*Your task*.
Give back the entries that follow exactly as written. Any picture gets left out.

START Data supplied

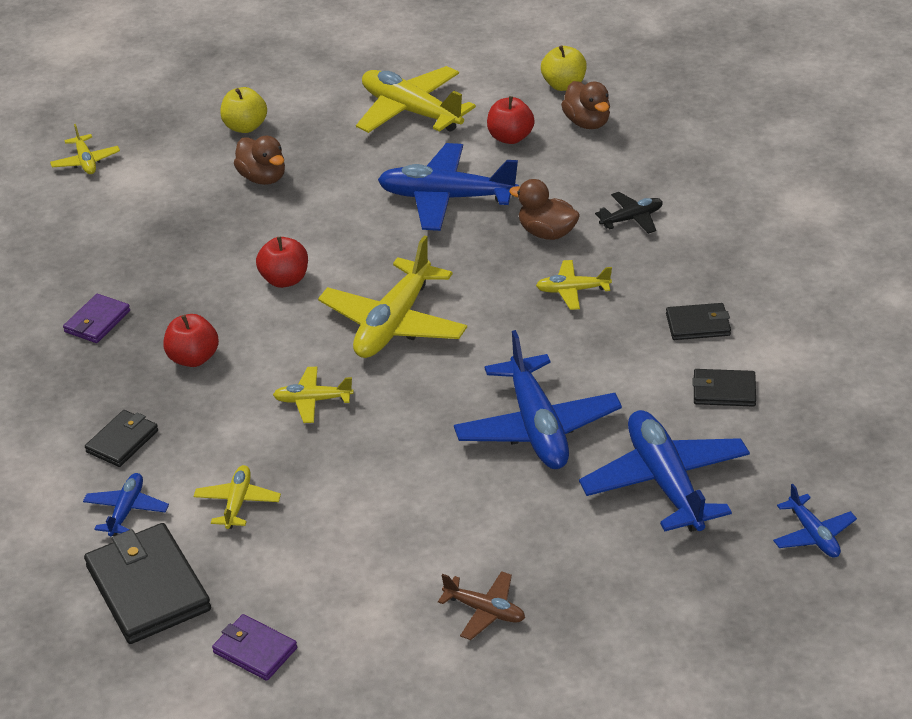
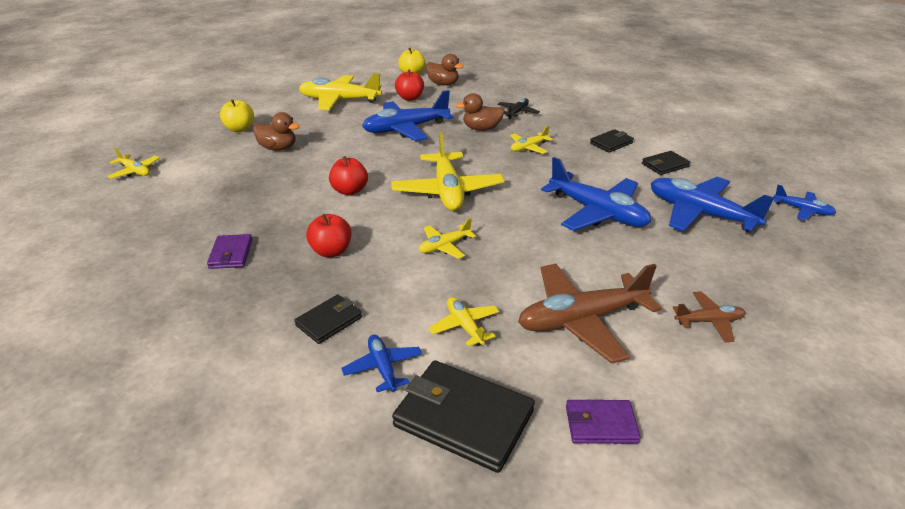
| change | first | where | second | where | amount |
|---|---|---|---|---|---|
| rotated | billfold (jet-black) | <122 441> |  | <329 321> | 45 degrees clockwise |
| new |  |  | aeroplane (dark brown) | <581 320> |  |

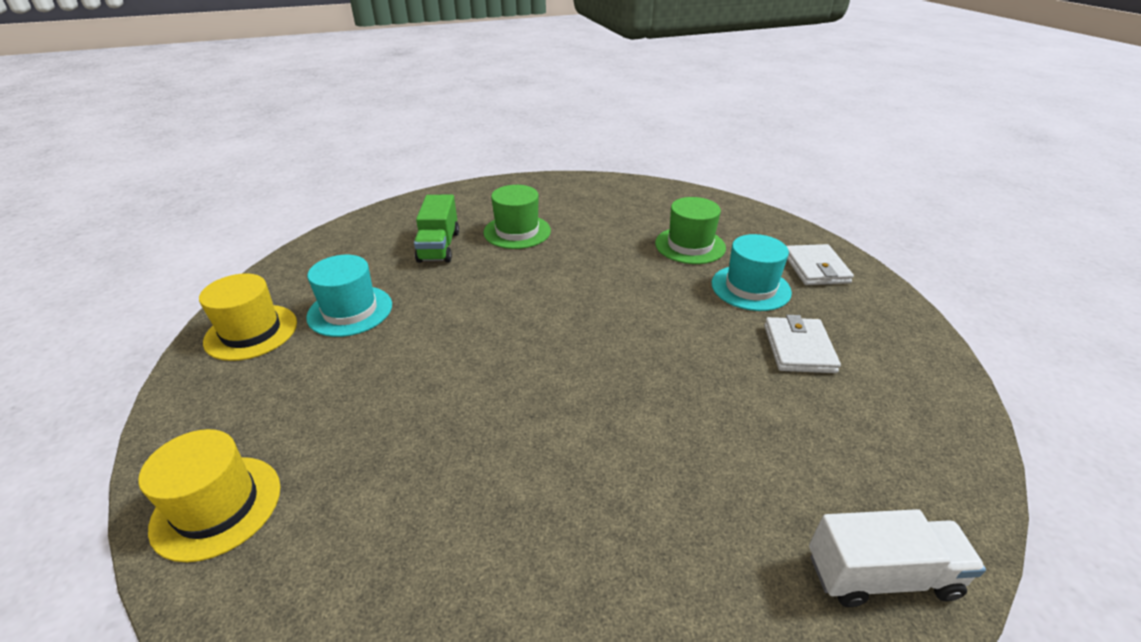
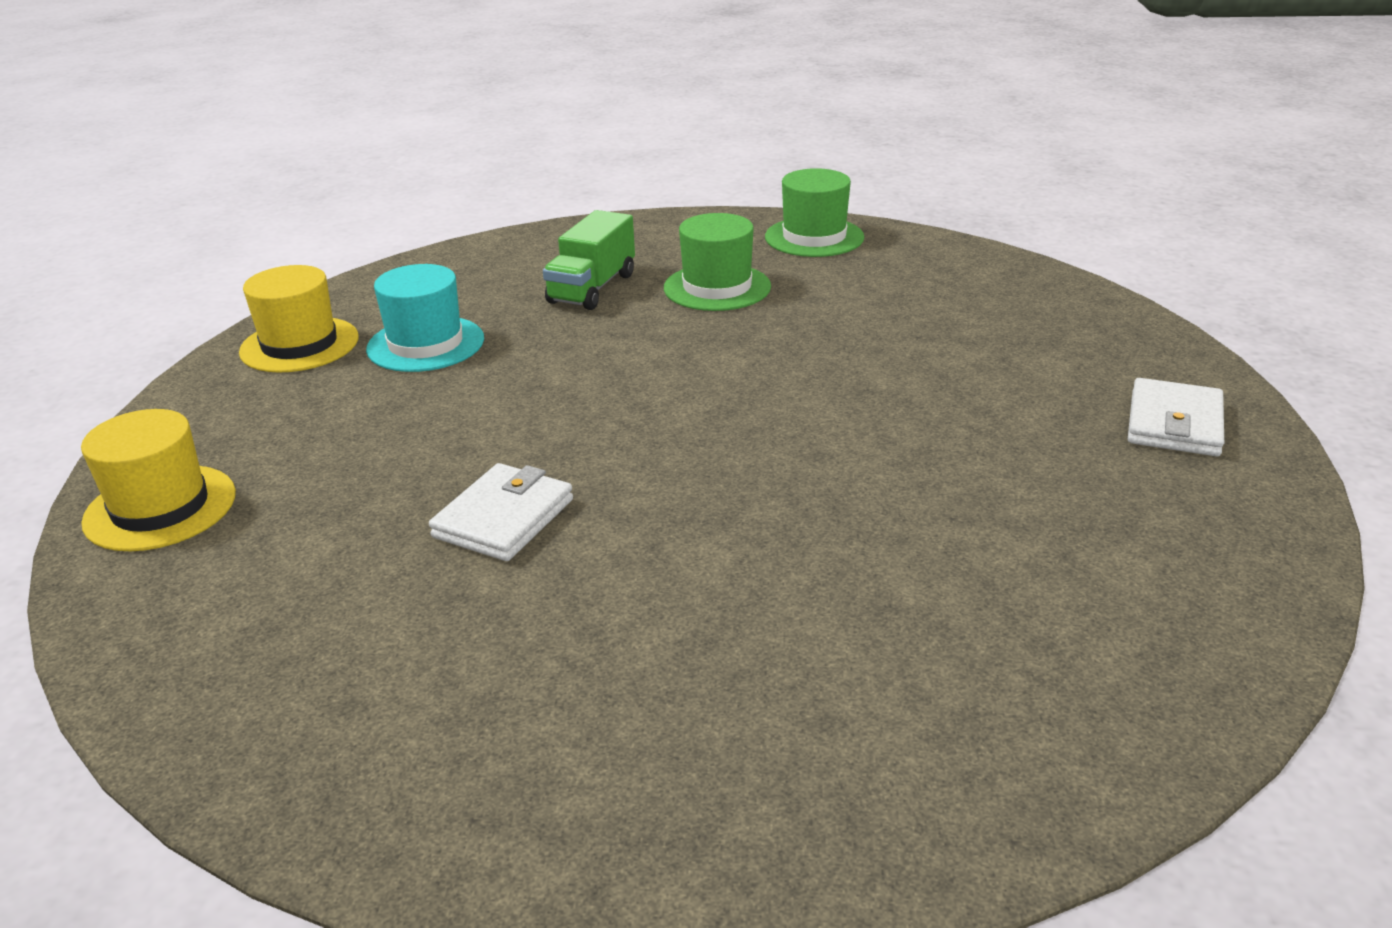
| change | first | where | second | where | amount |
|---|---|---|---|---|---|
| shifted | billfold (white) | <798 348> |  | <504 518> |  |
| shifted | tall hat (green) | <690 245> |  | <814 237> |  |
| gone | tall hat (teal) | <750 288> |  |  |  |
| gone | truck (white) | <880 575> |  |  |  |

END Data supplied

*Result of the task*.
| change | first | where | second | where | amount |
|---|---|---|---|---|---|
| rotated | billfold (jet-black) | <122 441> |  | <329 321> | 45 degrees clockwise |
| new |  |  | aeroplane (dark brown) | <581 320> |  |

| change | first | where | second | where | amount |
|---|---|---|---|---|---|
| shifted | billfold (white) | <798 348> |  | <504 518> |  |
| shifted | tall hat (green) | <690 245> |  | <814 237> |  |
| gone | tall hat (teal) | <750 288> |  |  |  |
| gone | truck (white) | <880 575> |  |  |  |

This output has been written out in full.